##### DATA EXTRACT #####

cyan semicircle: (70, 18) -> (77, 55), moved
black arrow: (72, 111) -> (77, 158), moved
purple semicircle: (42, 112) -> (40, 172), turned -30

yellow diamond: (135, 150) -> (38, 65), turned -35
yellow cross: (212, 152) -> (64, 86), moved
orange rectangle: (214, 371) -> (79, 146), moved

#####
##### DATA EXTRACT #####

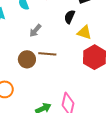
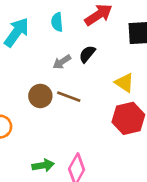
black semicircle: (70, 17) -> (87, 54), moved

#####

▶ [EXERCISE INSTRUCTIONS] From the records above, transcribe without alteration every line from the one with "cyan semicircle: (70, 18) -> (77, 55), moved" to the one with "orange rectangle: (214, 371)", inclusive.

▶ [OUTPUT OF THE TASK]
cyan semicircle: (70, 18) -> (77, 55), moved
black arrow: (72, 111) -> (77, 158), moved
purple semicircle: (42, 112) -> (40, 172), turned -30

yellow diamond: (135, 150) -> (38, 65), turned -35
yellow cross: (212, 152) -> (64, 86), moved
orange rectangle: (214, 371) -> (79, 146), moved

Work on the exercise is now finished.